YOUR OBJECTIVE:
Would you copy out each line of the records below that includes the word "none"?

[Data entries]
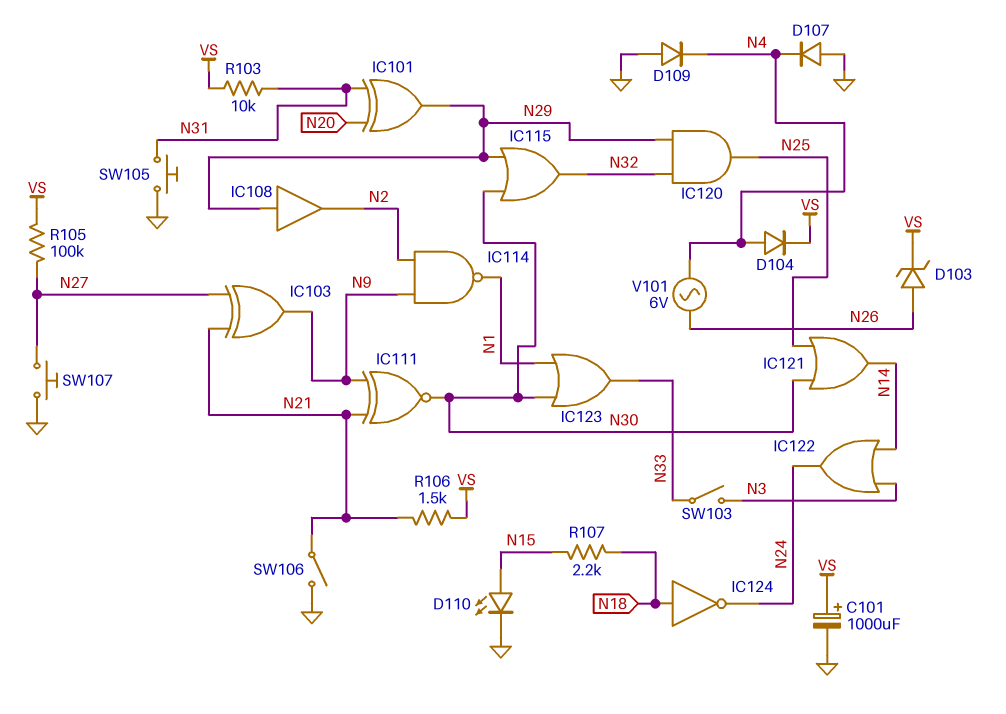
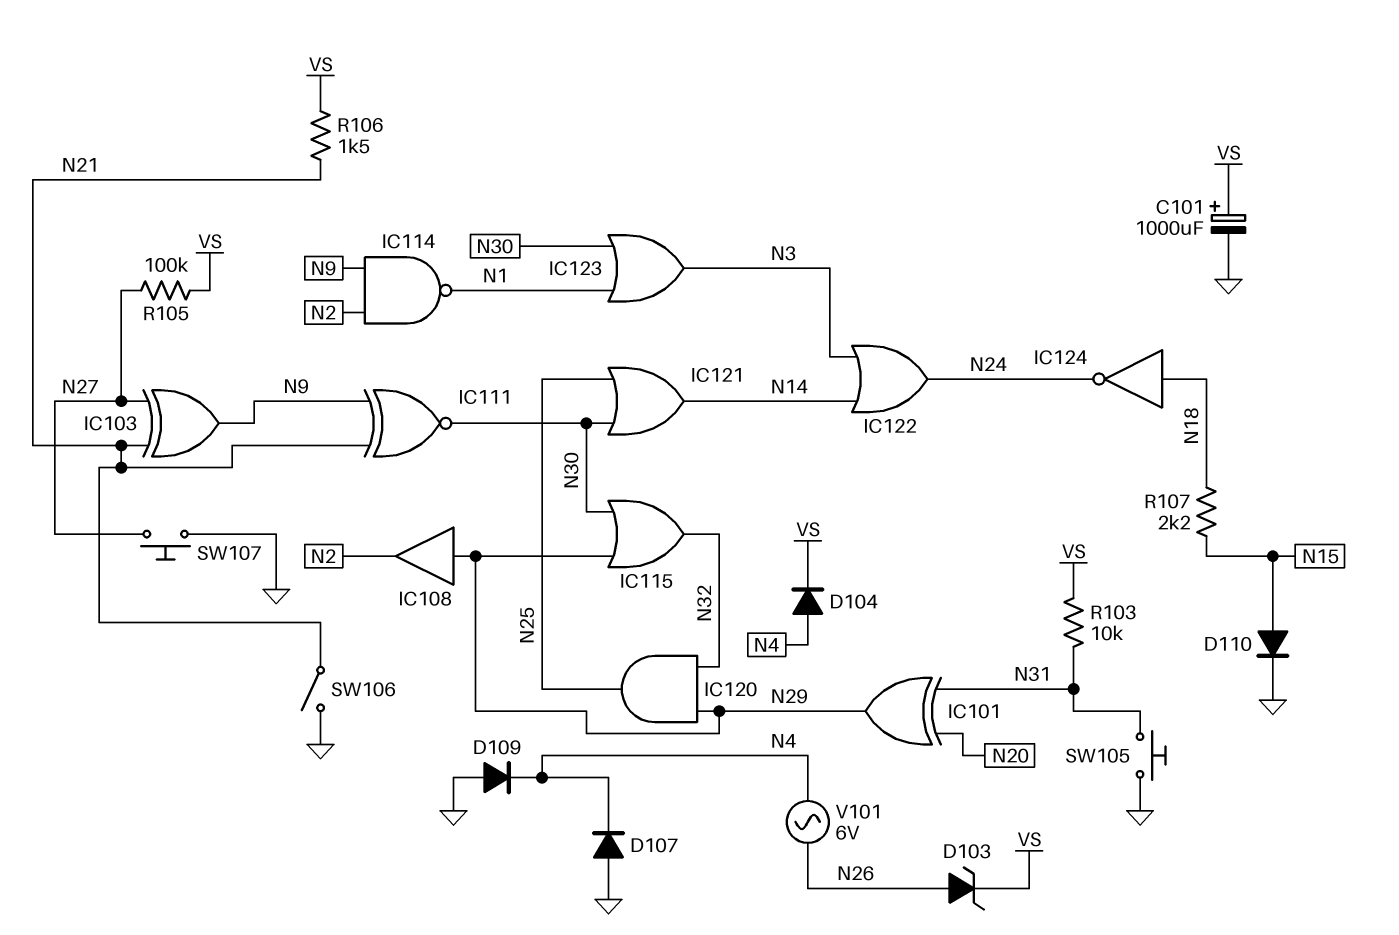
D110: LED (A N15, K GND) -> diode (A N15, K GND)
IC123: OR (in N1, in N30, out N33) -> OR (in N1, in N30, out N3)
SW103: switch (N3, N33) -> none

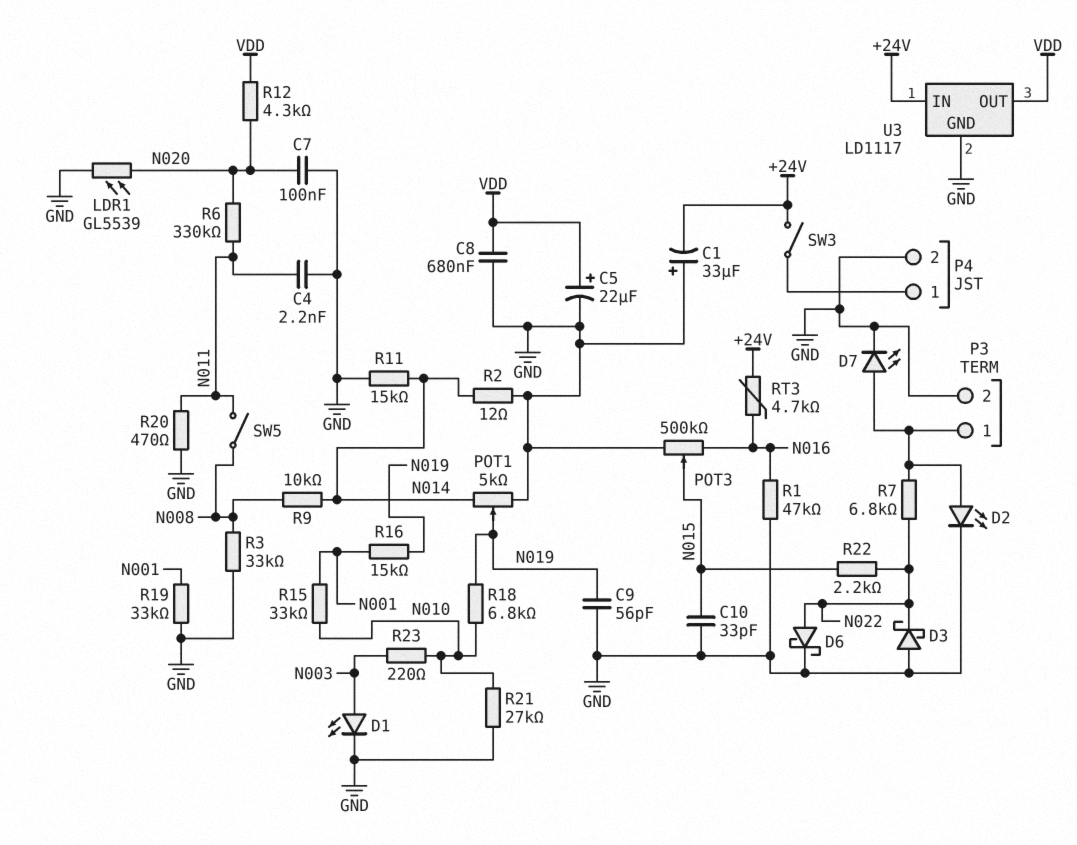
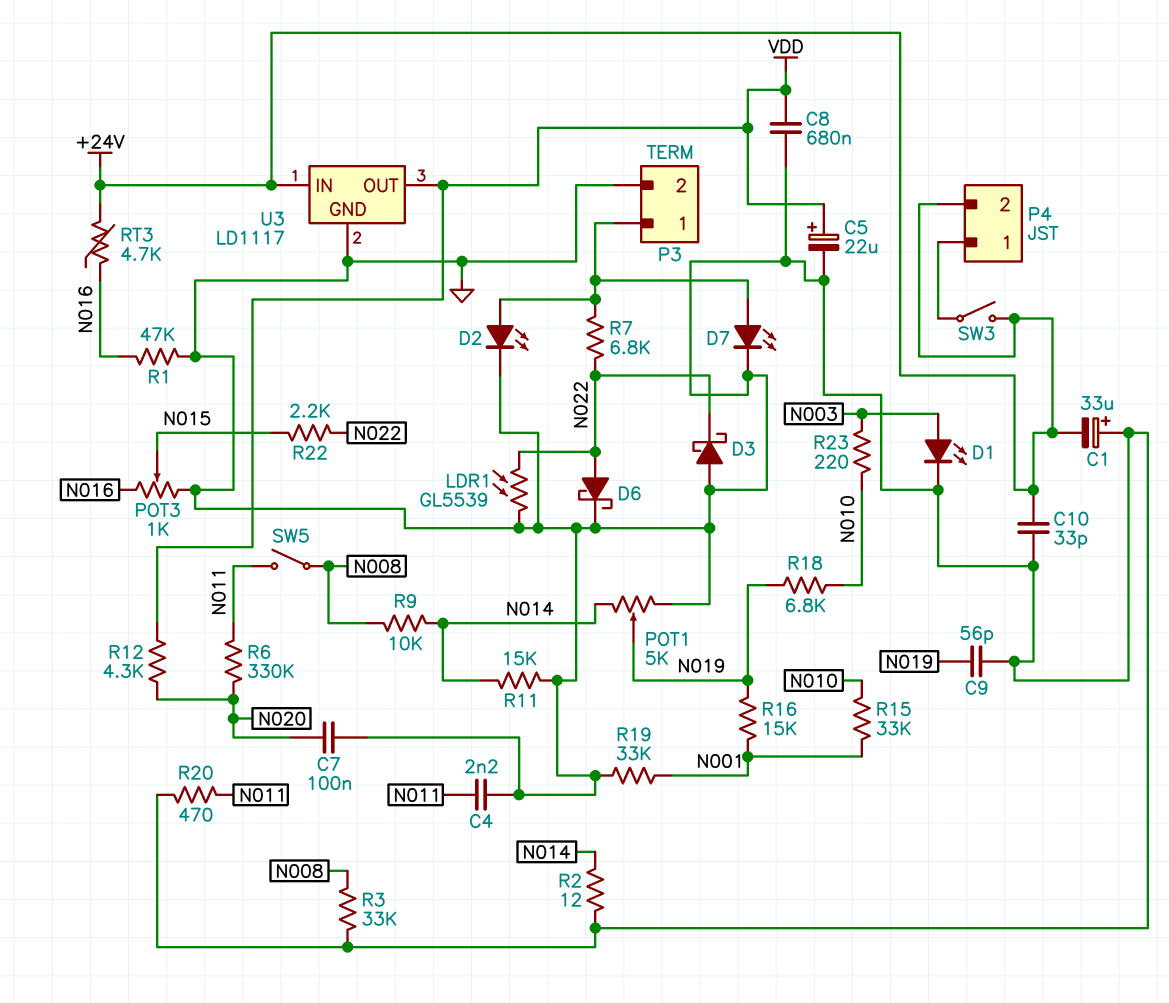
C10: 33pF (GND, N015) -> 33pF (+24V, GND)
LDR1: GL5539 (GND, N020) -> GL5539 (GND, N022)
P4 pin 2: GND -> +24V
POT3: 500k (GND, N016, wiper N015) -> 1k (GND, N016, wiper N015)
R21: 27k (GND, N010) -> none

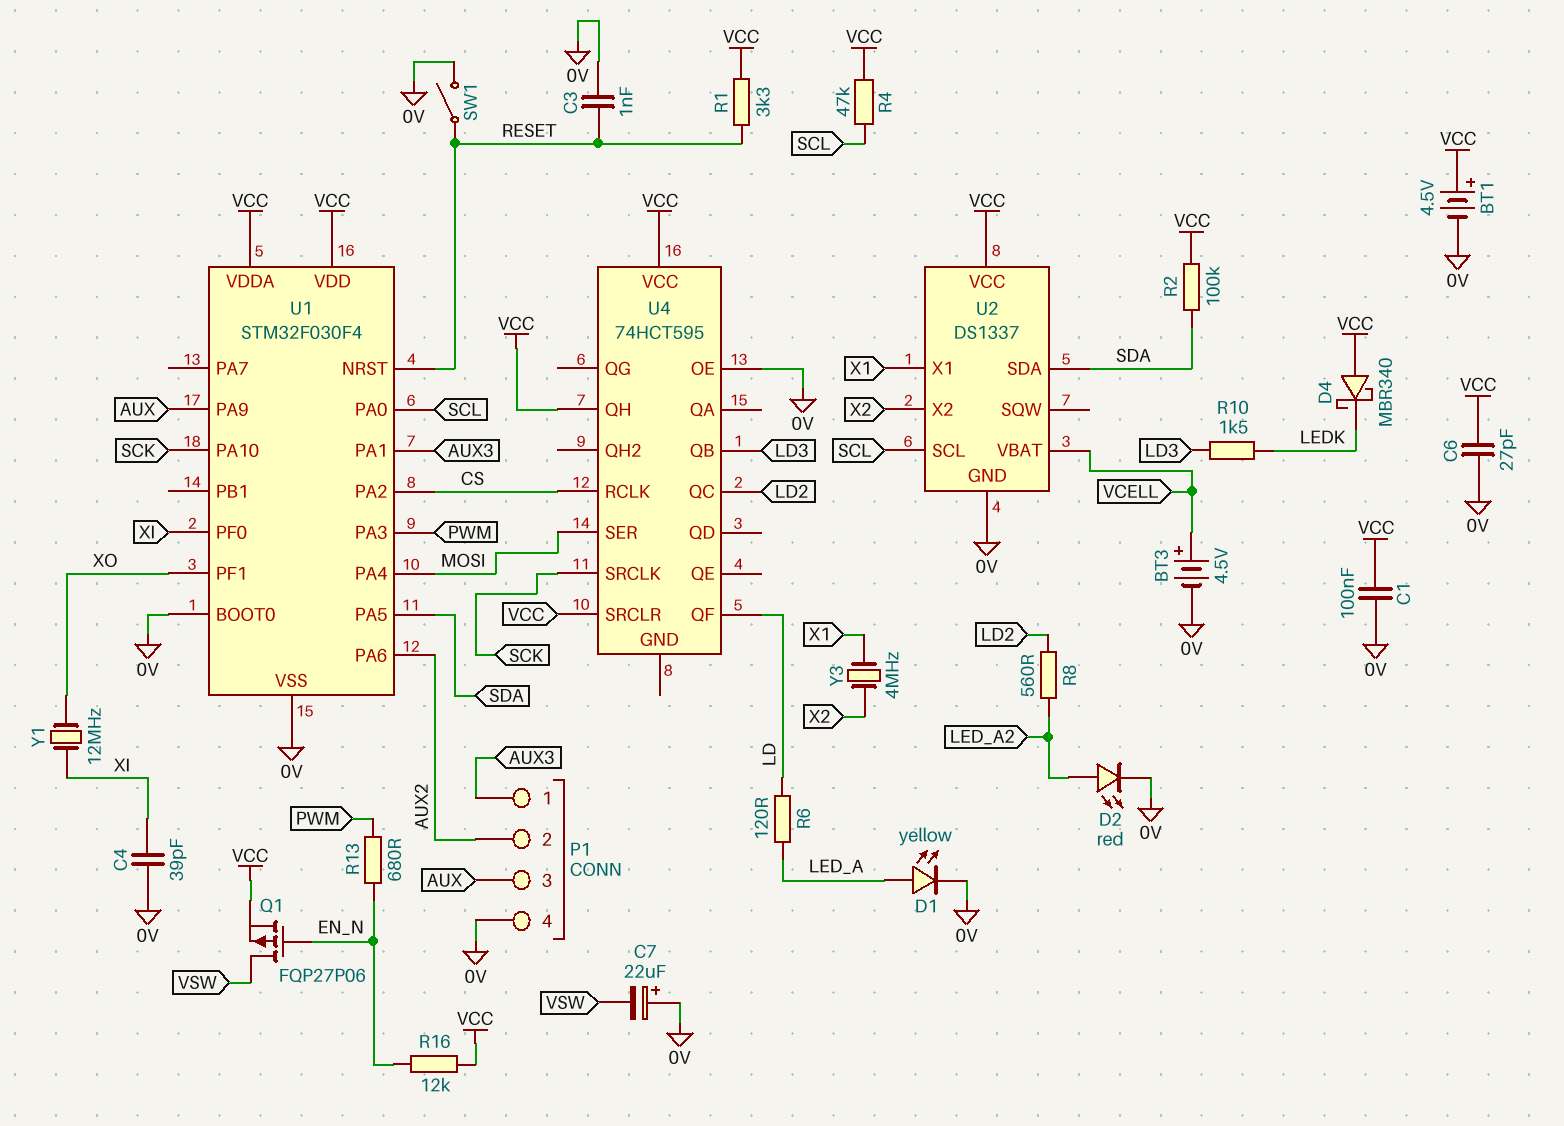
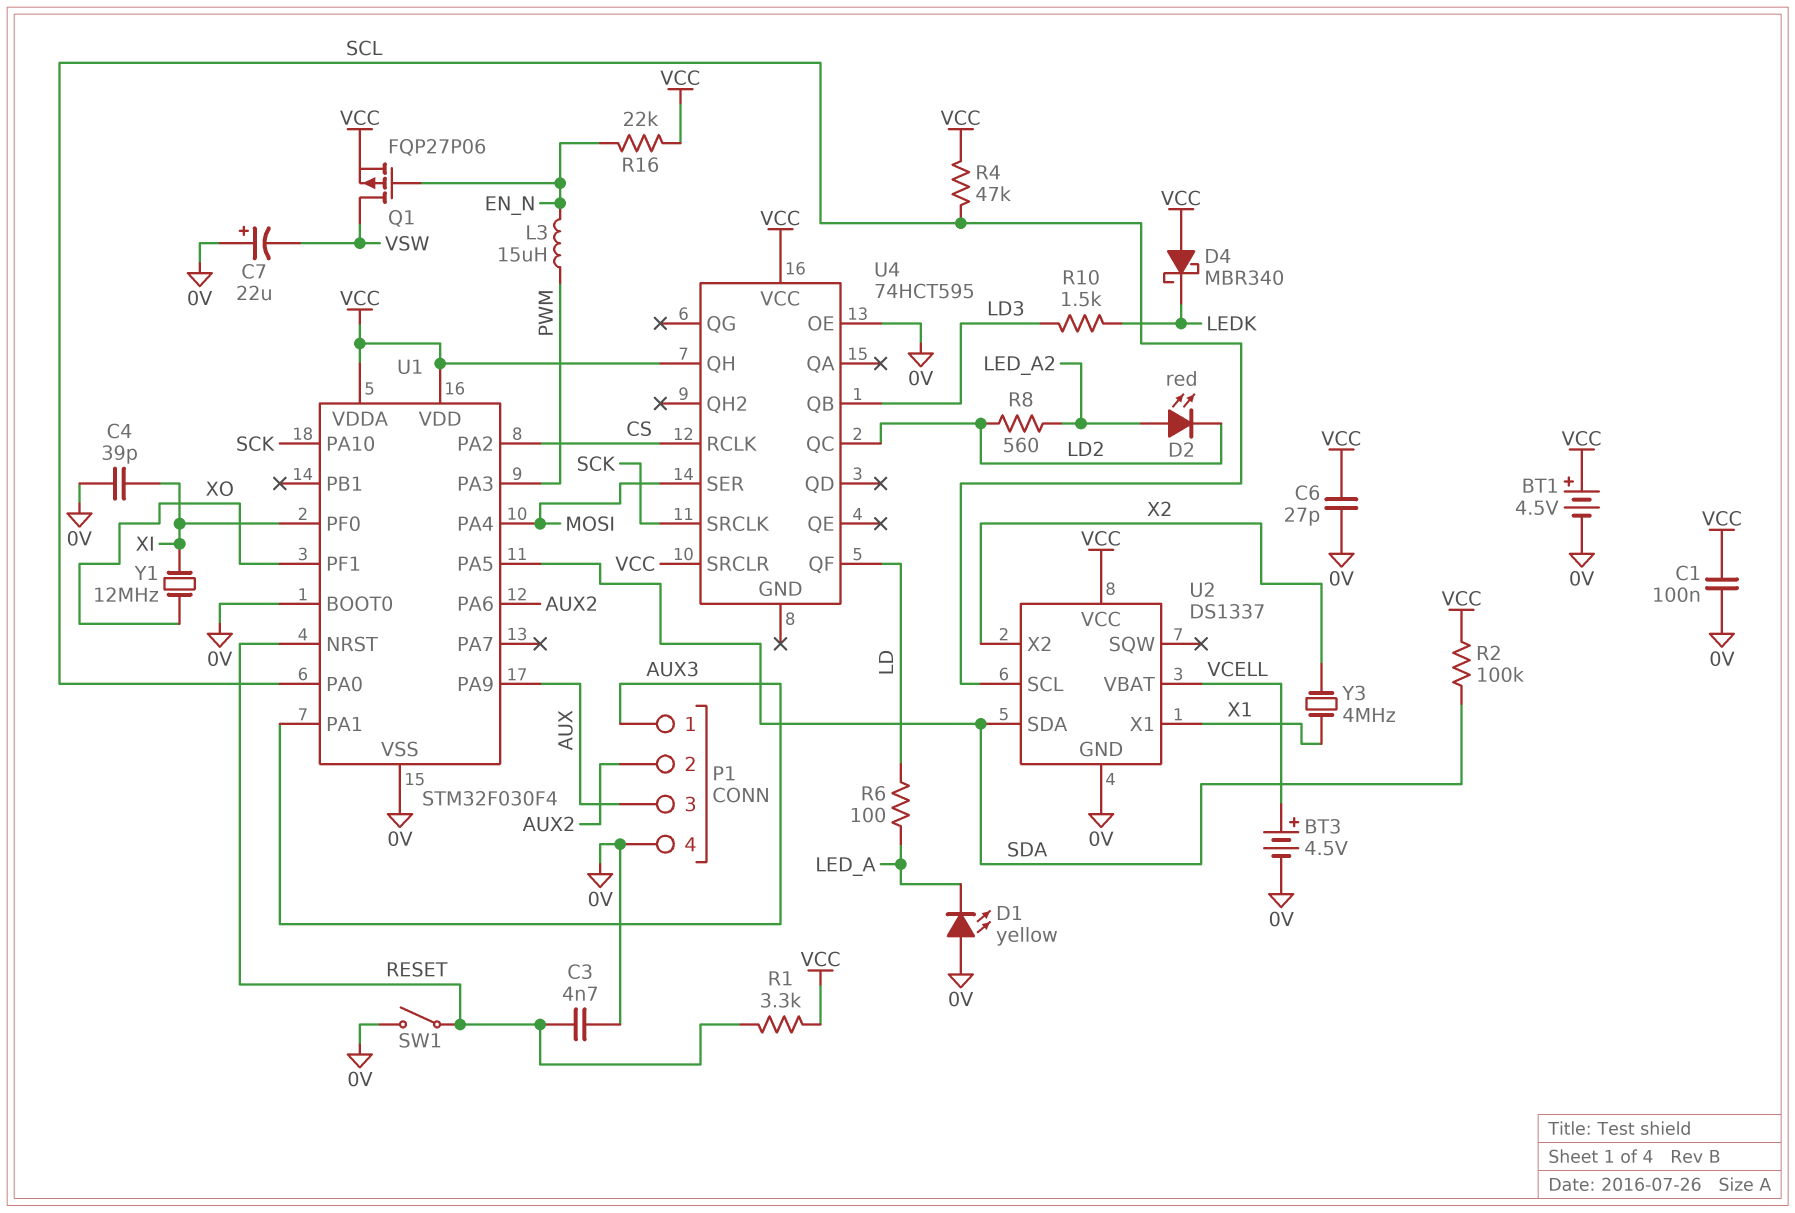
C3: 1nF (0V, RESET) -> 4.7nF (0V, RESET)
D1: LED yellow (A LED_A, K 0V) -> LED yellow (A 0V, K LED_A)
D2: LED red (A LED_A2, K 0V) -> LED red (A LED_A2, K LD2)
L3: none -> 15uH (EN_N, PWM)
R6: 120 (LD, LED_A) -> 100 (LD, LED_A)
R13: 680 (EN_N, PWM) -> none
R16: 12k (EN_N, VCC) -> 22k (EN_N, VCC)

FINISHED EXERCISE:
SW103: switch (N3, N33) -> none
R21: 27k (GND, N010) -> none
L3: none -> 15uH (EN_N, PWM)
R13: 680 (EN_N, PWM) -> none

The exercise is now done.